▶ [EXERCISE REQUIREMENTS] Leaving out the images, reproduce every line of the data that follows exactly.

[Scene difference descriptions]
——————

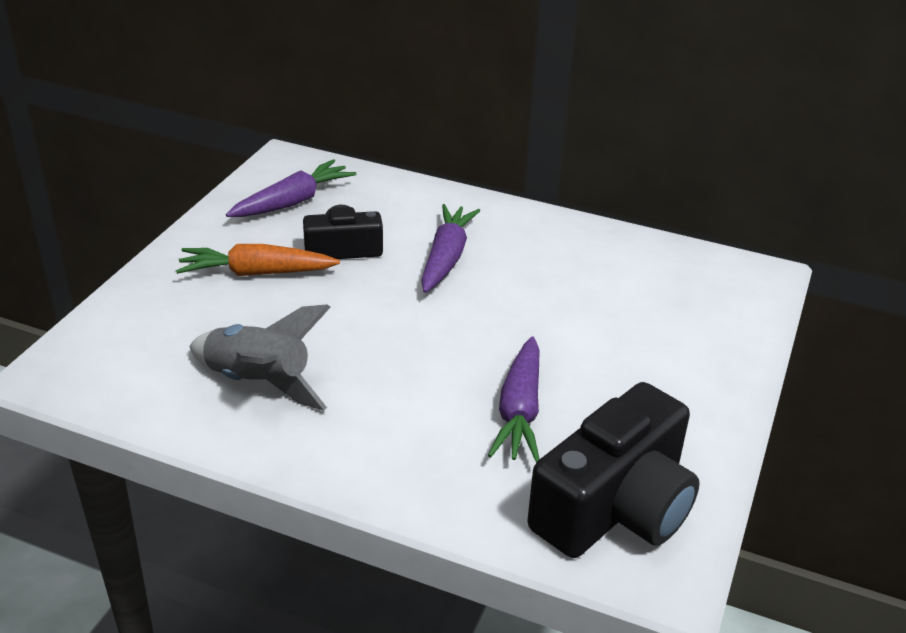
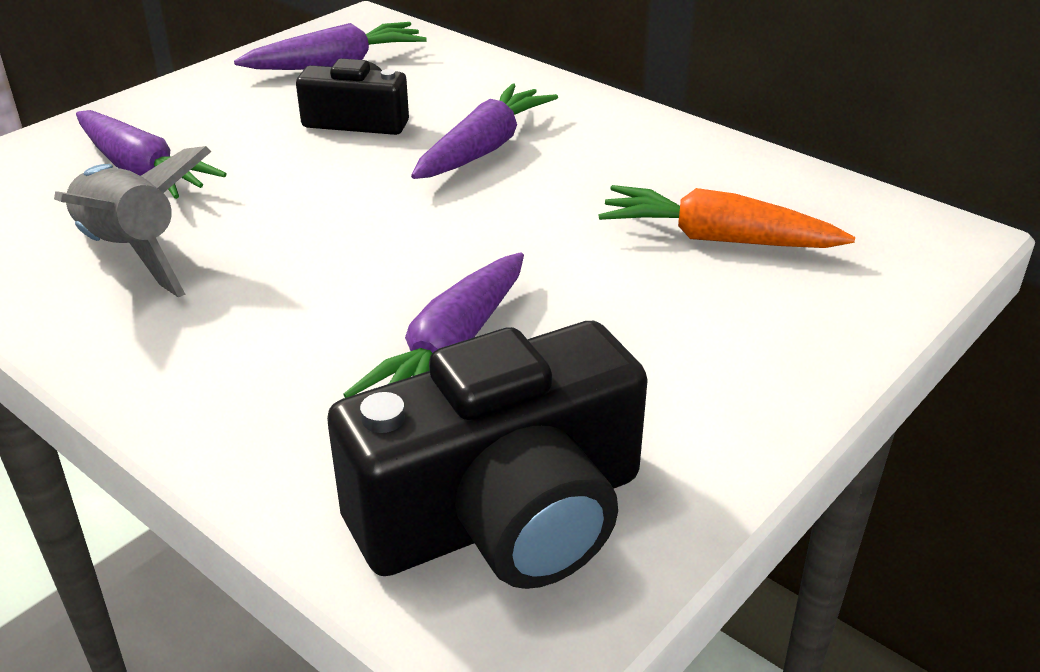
camera: 20 degrees right, 0 degrees up
orange carrot [176,244,340,276] -> orange carrot moved to [599,185,855,248]
none -> purple carrot [76,110,227,199]

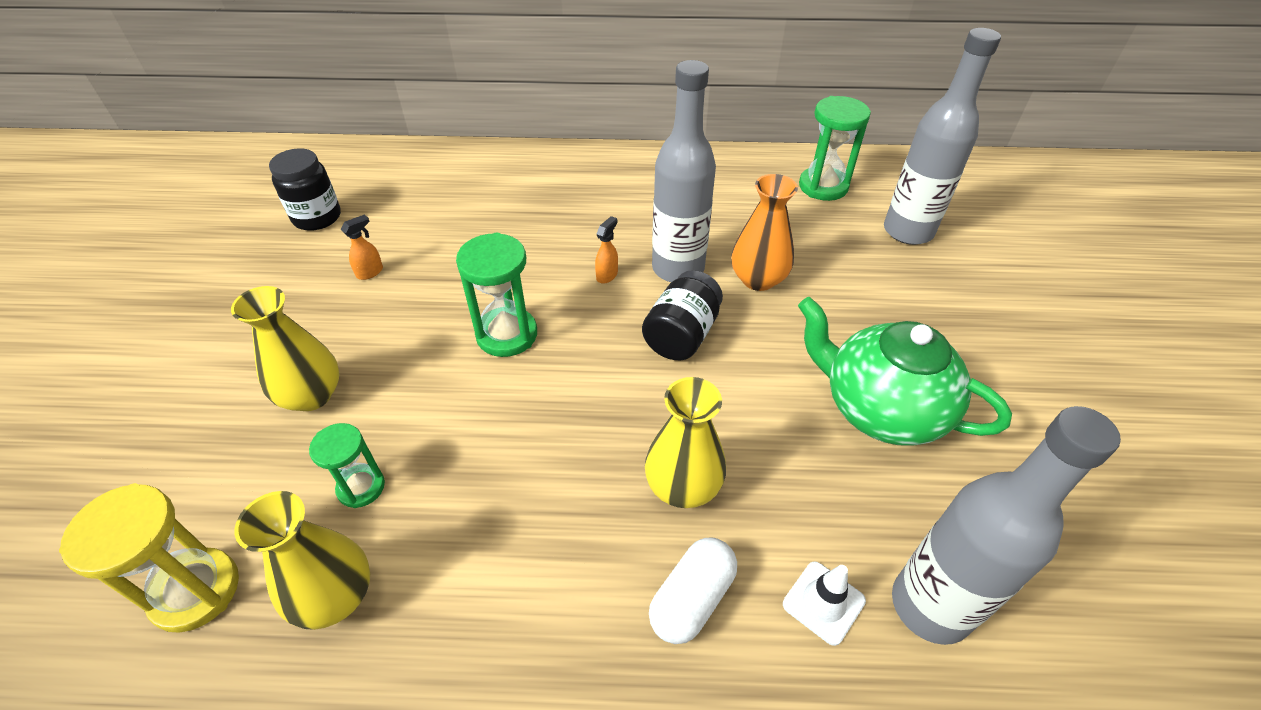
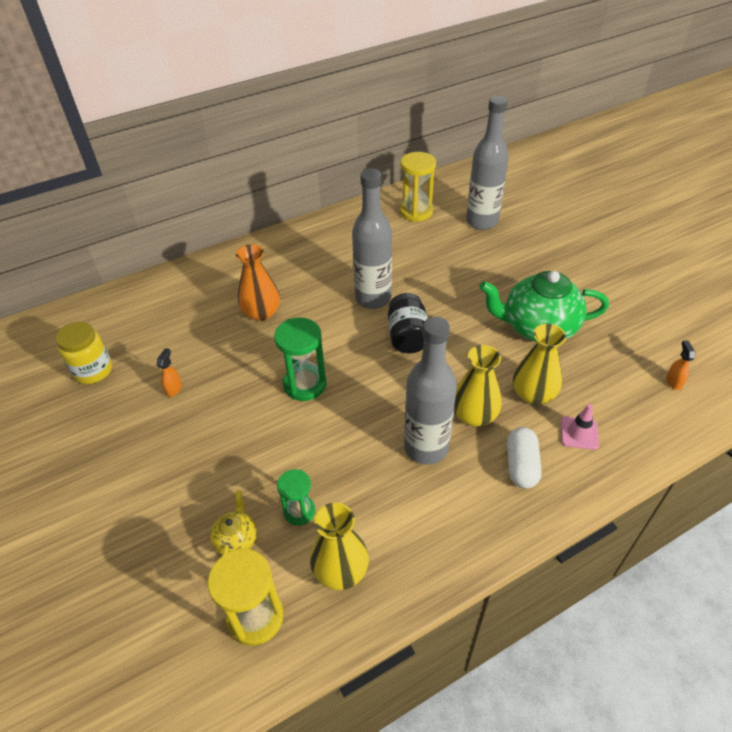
camera: 30 degrees left, 0 degrees up
yellow vase [231,286,339,411] -> yellow vase moved to [513,324,566,405]
black jar [269,148,341,231] -> yellow jar [55,321,112,384]
orange spray bottle [595,216,618,284] -> orange spray bottle moved to [666,340,695,390]
orange vase [731,174,798,291] -> orange vase moved to [236,244,280,321]
white traffic cone [783,562,866,646] -> pink traffic cone [561,404,599,450]
green hourglass [799,96,871,201] -> yellow hourglass [400,152,436,222]
grey bottle [892,406,1121,645] -> grey bottle moved to [404,317,457,465]
none -> yellow teapot [210,490,257,555]

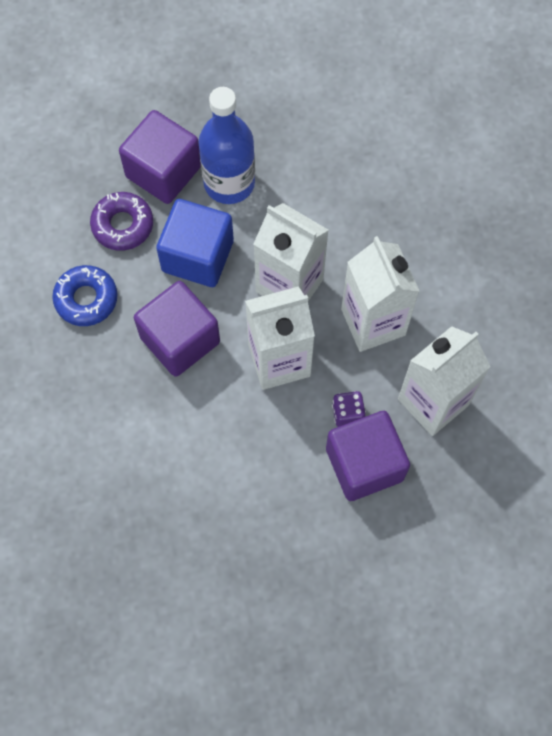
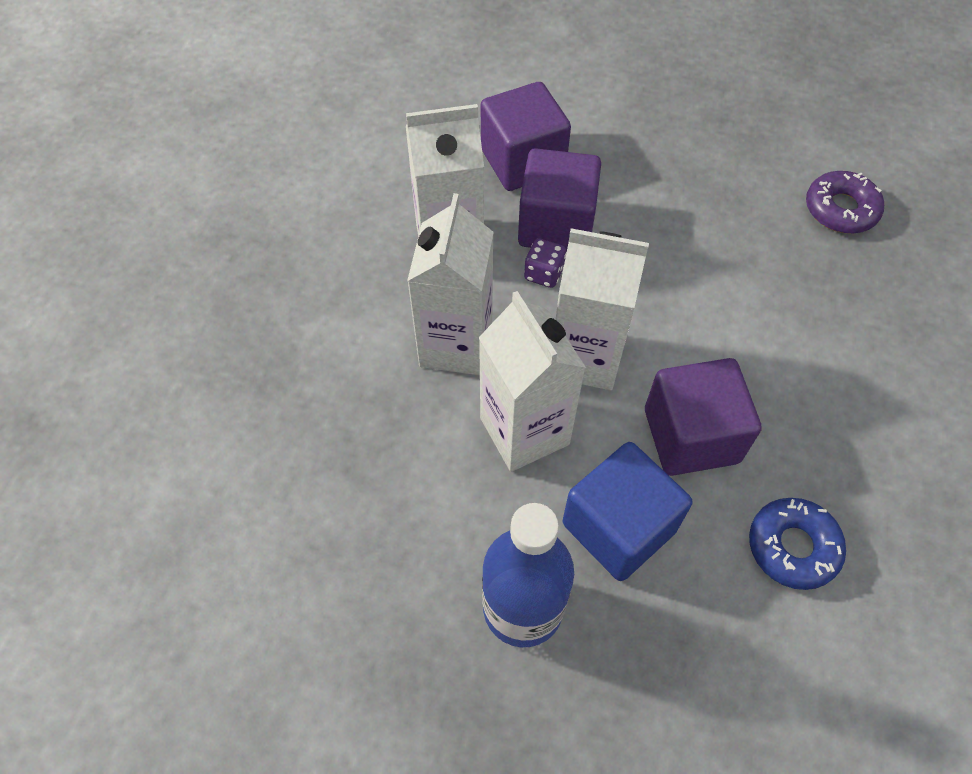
camera: 150 degrees left, 10 degrees down
purple donut [90,192,153,251] -> purple donut moved to [806,171,884,234]
purple cube [119,110,201,204] -> purple cube moved to [481,82,571,191]

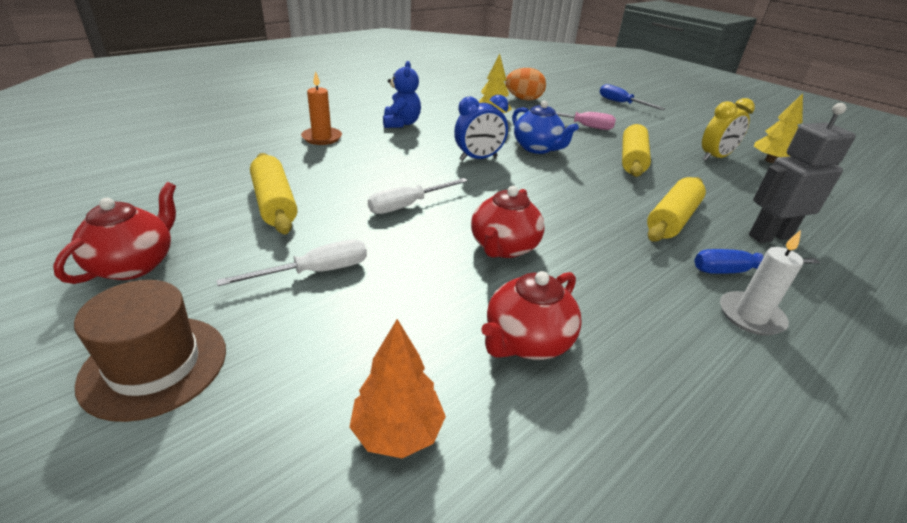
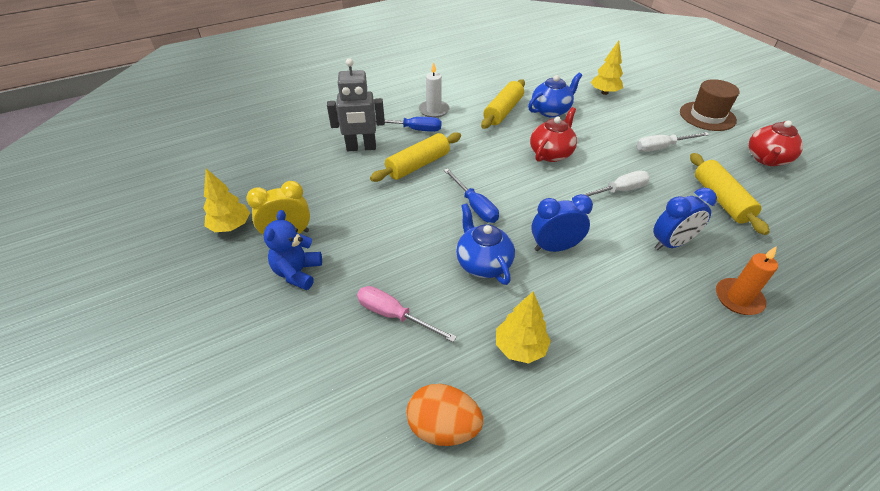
camera: 165 degrees left, 10 degrees up
orange tree [350,319,446,458] -> yellow tree [591,41,623,95]
blue teddy bear [383,61,421,128] -> blue teddy bear moved to [263,210,322,290]
red teapot [481,271,581,360] -> blue teapot [528,73,582,118]
blue screwdriver [600,84,665,110] -> blue screwdriver moved to [444,169,499,223]
yellow rolling pin [622,124,651,177] -> yellow rolling pin moved to [481,79,525,129]
none -> blue clock [653,188,717,250]

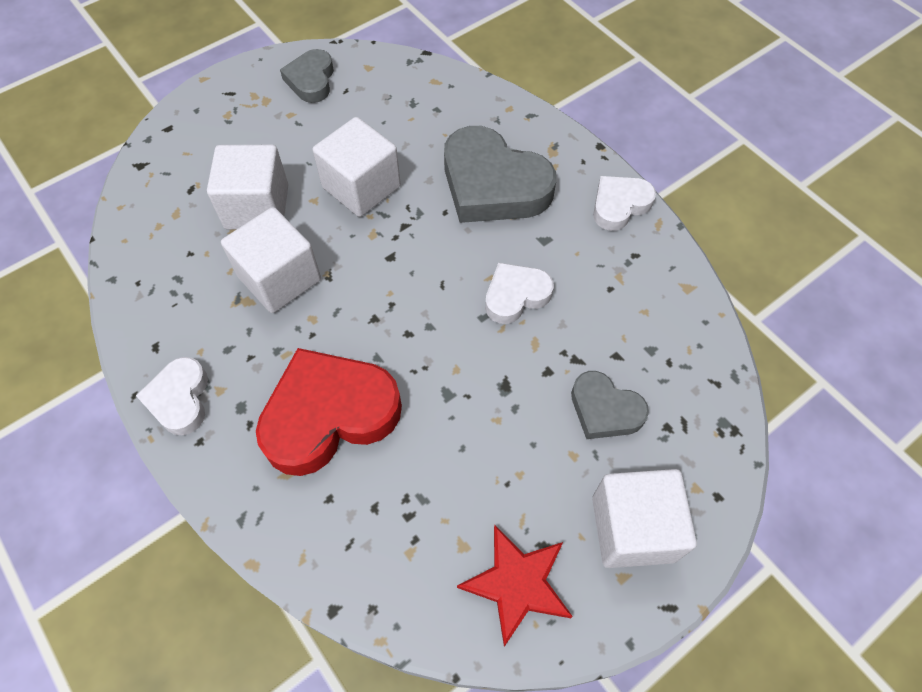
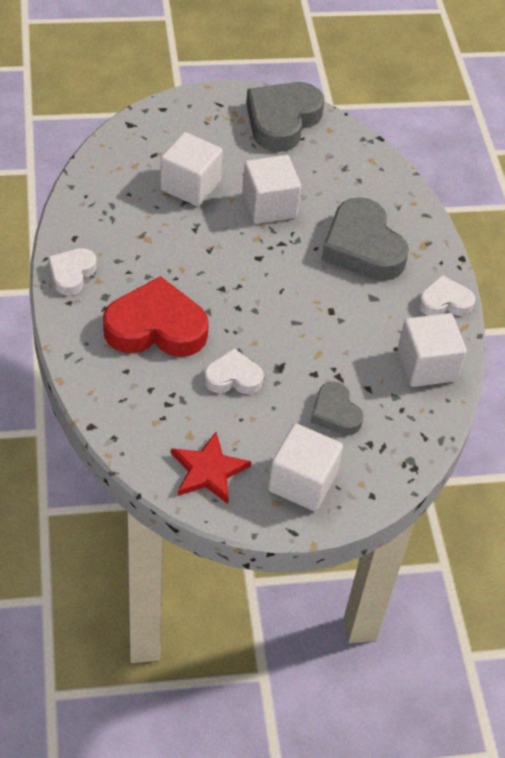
camera: 25 degrees right, 10 degrees down
white cube [221,207,321,313] -> white cube moved to [397,313,467,387]
grey heart [280,49,334,103] -> grey heart [246,82,324,152], size x1.81
white heart [485,262,554,324] -> white heart moved to [204,348,264,394]

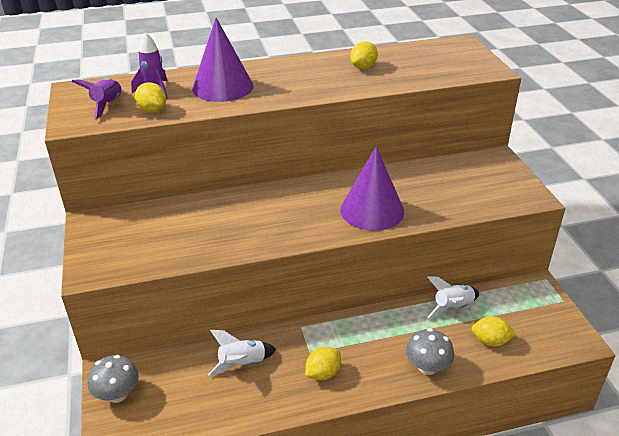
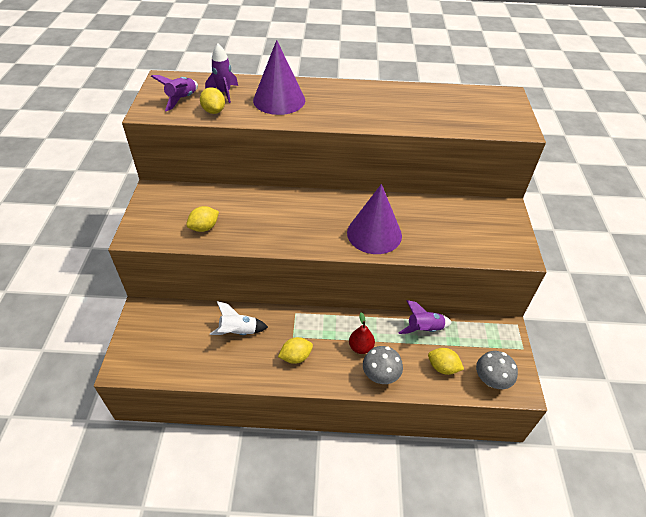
camera: 15 degrees right, 10 degrees up
grey mushroom [88,355,139,403] -> grey mushroom moved to [476,351,518,389]
yellow lemon [350,42,378,69] -> yellow lemon moved to [186,206,219,232]
white rocket [427,276,479,319] -> purple rocket [398,300,452,334]
none -> red pear [349,312,375,354]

——————

▶ [RESPONSE]
camera: 20 degrees right, 0 degrees up
orange carrot [176,244,340,276] -> orange carrot moved to [599,185,855,248]
none -> purple carrot [76,110,227,199]

camera: 30 degrees left, 0 degrees up
yellow vase [231,286,339,411] -> yellow vase moved to [513,324,566,405]
black jar [269,148,341,231] -> yellow jar [55,321,112,384]
orange spray bottle [595,216,618,284] -> orange spray bottle moved to [666,340,695,390]
orange vase [731,174,798,291] -> orange vase moved to [236,244,280,321]
white traffic cone [783,562,866,646] -> pink traffic cone [561,404,599,450]
green hourglass [799,96,871,201] -> yellow hourglass [400,152,436,222]
grey bottle [892,406,1121,645] -> grey bottle moved to [404,317,457,465]
none -> yellow teapot [210,490,257,555]

camera: 150 degrees left, 10 degrees down
purple donut [90,192,153,251] -> purple donut moved to [806,171,884,234]
purple cube [119,110,201,204] -> purple cube moved to [481,82,571,191]

camera: 165 degrees left, 10 degrees up
orange tree [350,319,446,458] -> yellow tree [591,41,623,95]
blue teddy bear [383,61,421,128] -> blue teddy bear moved to [263,210,322,290]
red teapot [481,271,581,360] -> blue teapot [528,73,582,118]
blue screwdriver [600,84,665,110] -> blue screwdriver moved to [444,169,499,223]
yellow rolling pin [622,124,651,177] -> yellow rolling pin moved to [481,79,525,129]
none -> blue clock [653,188,717,250]

camera: 25 degrees right, 10 degrees down
white cube [221,207,321,313] -> white cube moved to [397,313,467,387]
grey heart [280,49,334,103] -> grey heart [246,82,324,152], size x1.81
white heart [485,262,554,324] -> white heart moved to [204,348,264,394]

camera: 15 degrees right, 10 degrees up
grey mushroom [88,355,139,403] -> grey mushroom moved to [476,351,518,389]
yellow lemon [350,42,378,69] -> yellow lemon moved to [186,206,219,232]
white rocket [427,276,479,319] -> purple rocket [398,300,452,334]
none -> red pear [349,312,375,354]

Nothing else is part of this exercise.